» WHAT IS NEEDED
From the line below that contains "GAS pin AO: RX -> A0" to the line that contains "RTC1 pin SQW: D1 -> D0", repeat every line exactly, both ends included, and nothing else.

═════ RECORD EXCERPTS

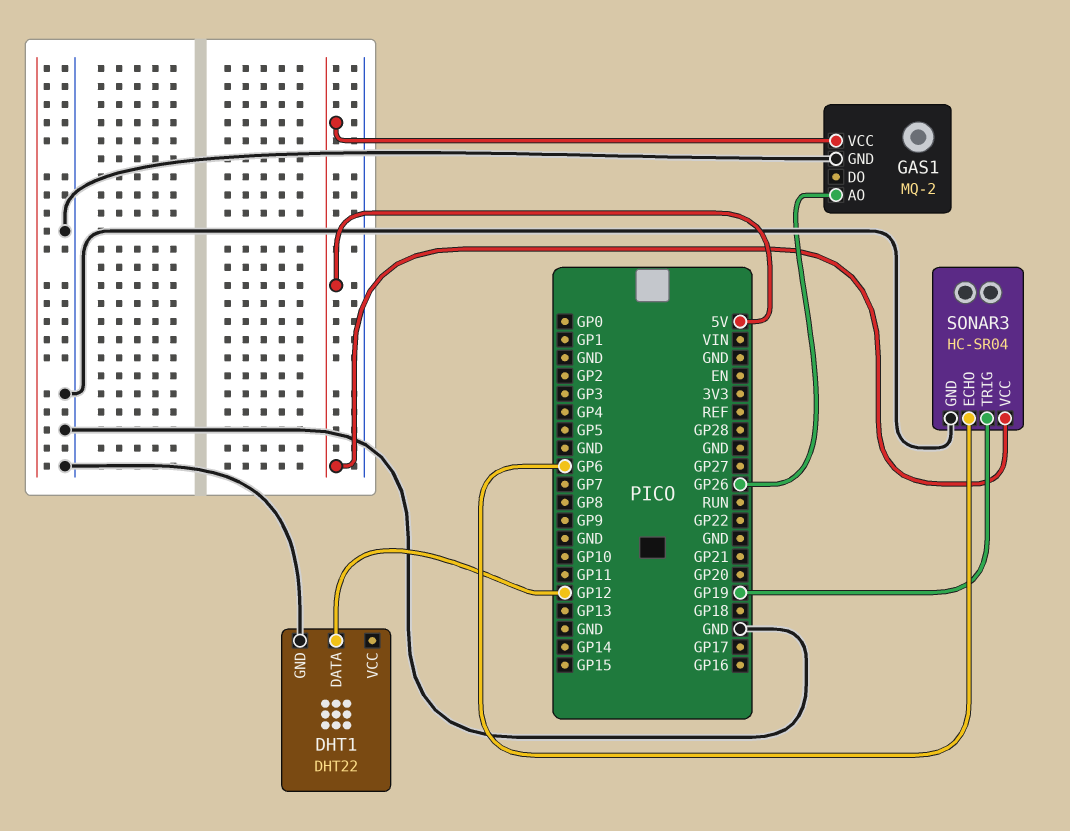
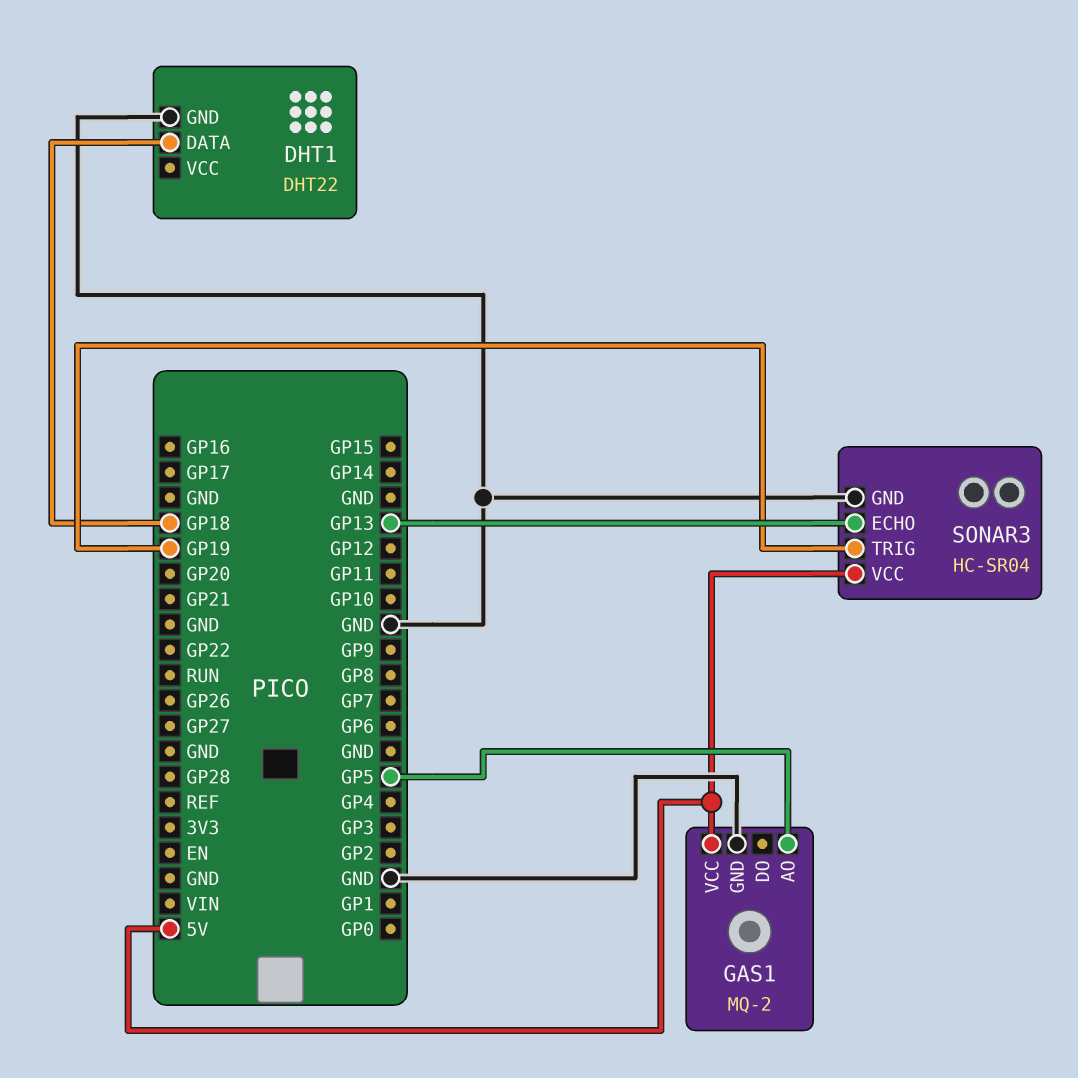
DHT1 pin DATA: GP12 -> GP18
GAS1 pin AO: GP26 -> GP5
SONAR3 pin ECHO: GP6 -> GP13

══════════
═════ RECORD EXCERPTS

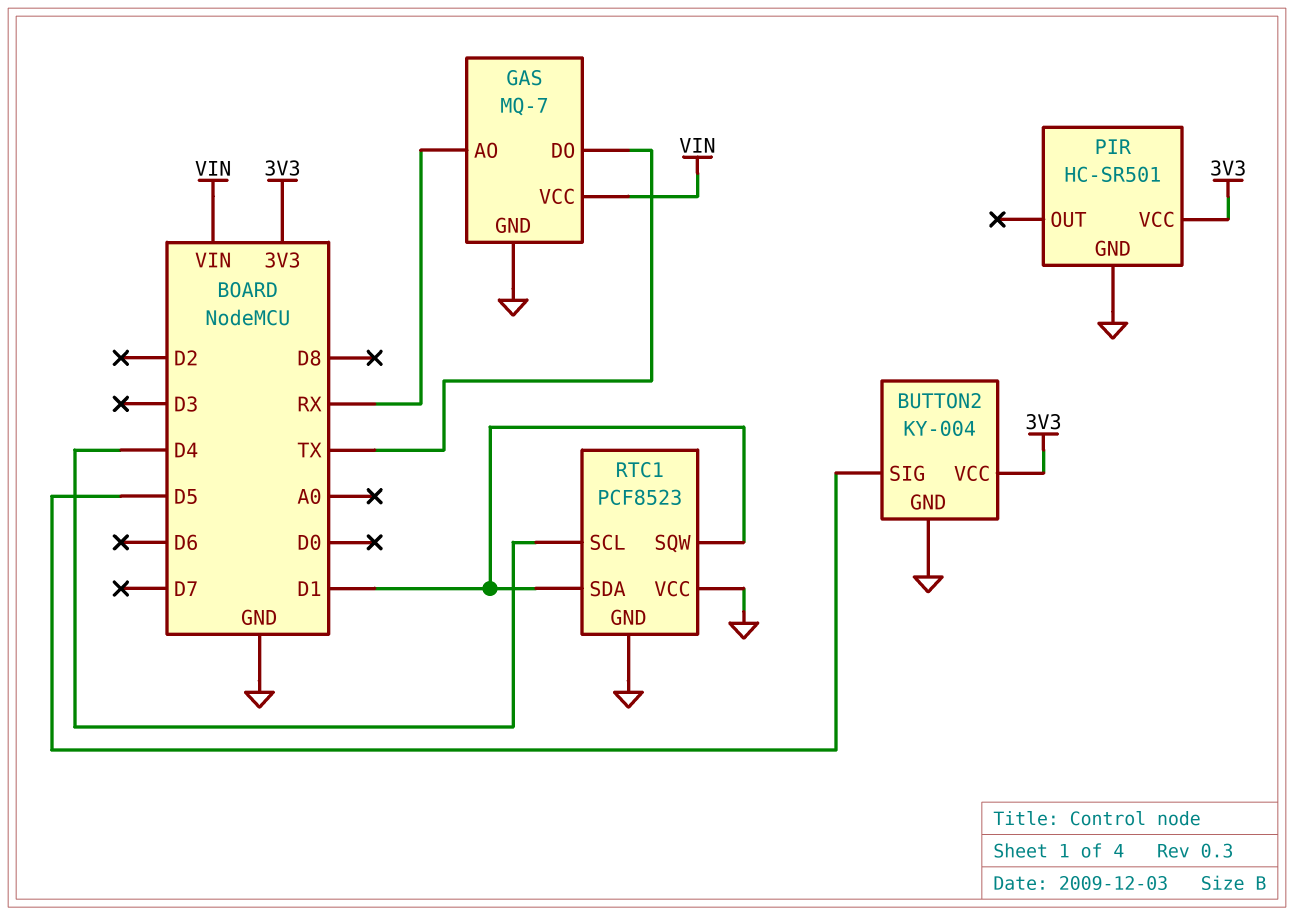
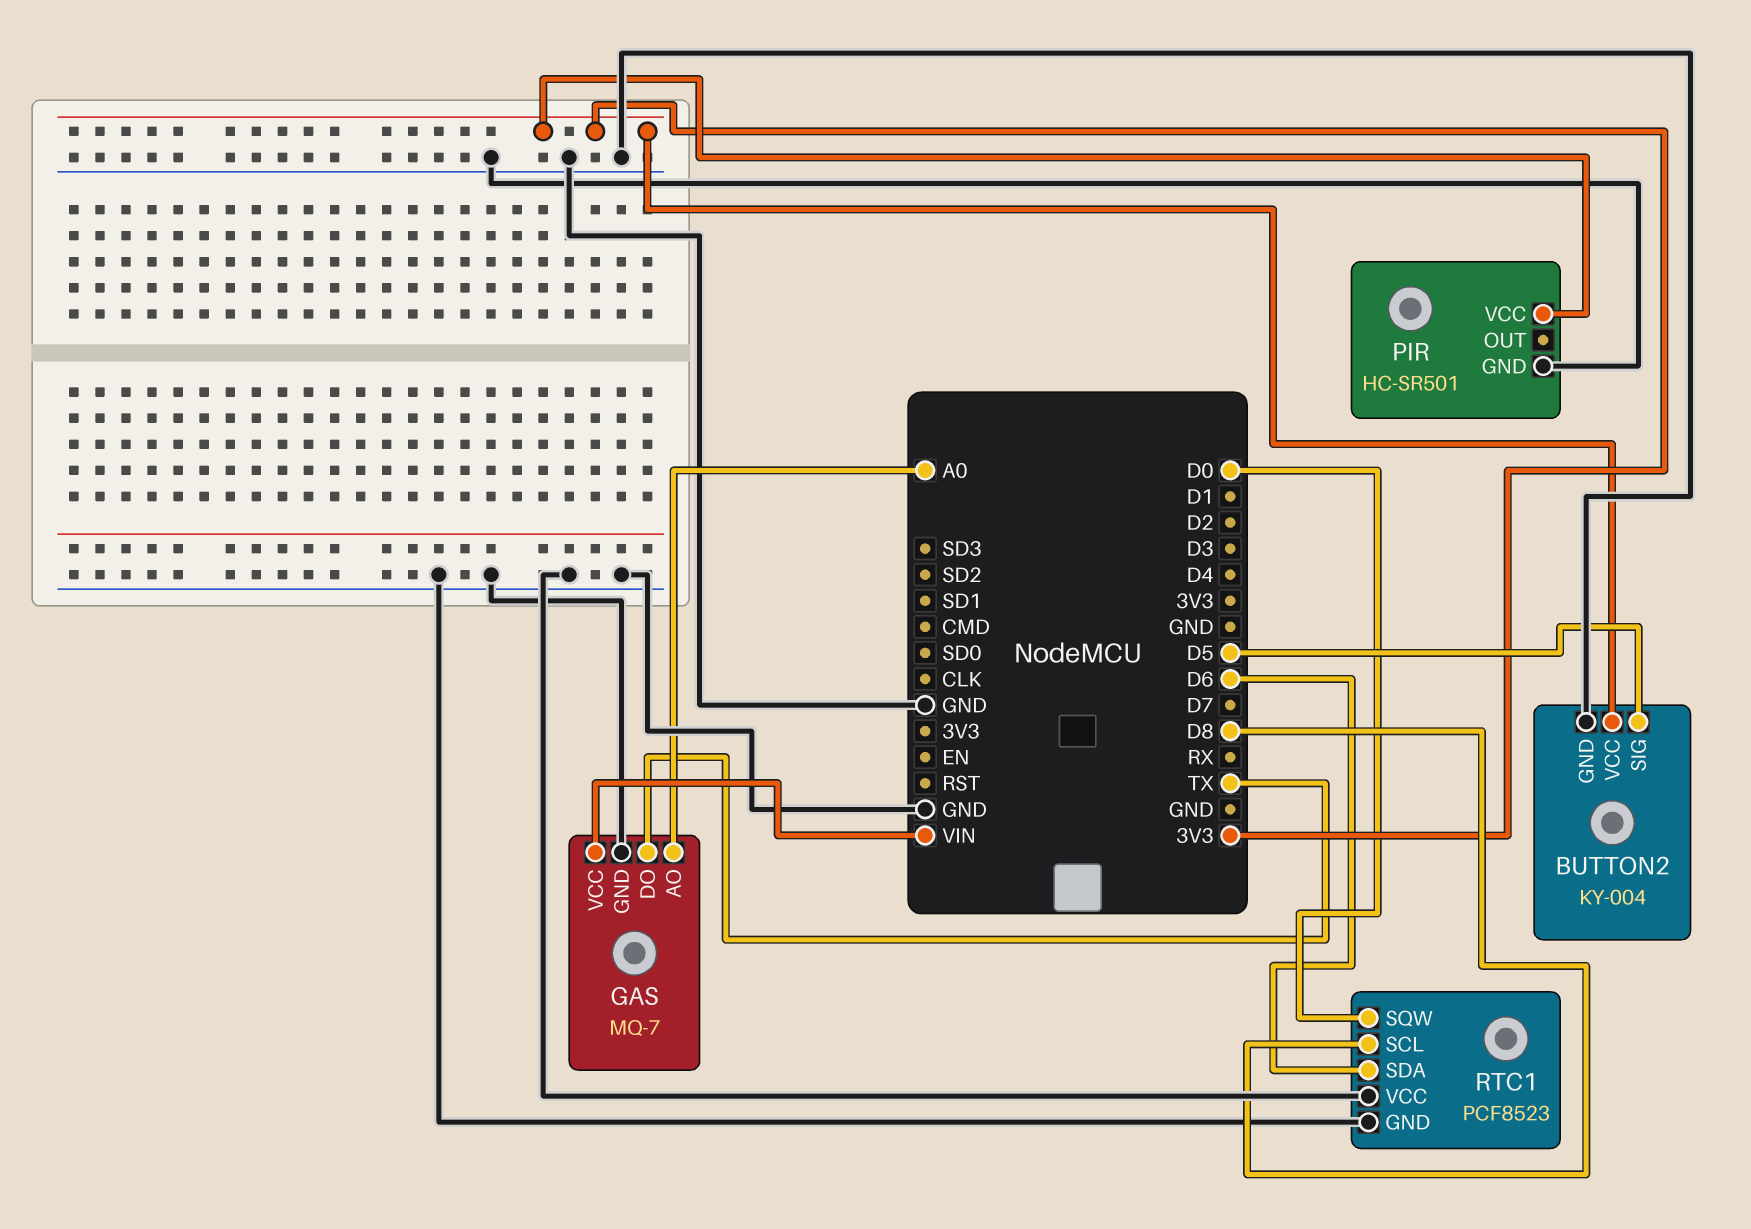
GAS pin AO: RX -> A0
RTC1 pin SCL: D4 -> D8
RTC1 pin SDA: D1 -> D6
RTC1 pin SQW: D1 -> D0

══════════

» OUTPUT BELOW
GAS pin AO: RX -> A0
RTC1 pin SCL: D4 -> D8
RTC1 pin SDA: D1 -> D6
RTC1 pin SQW: D1 -> D0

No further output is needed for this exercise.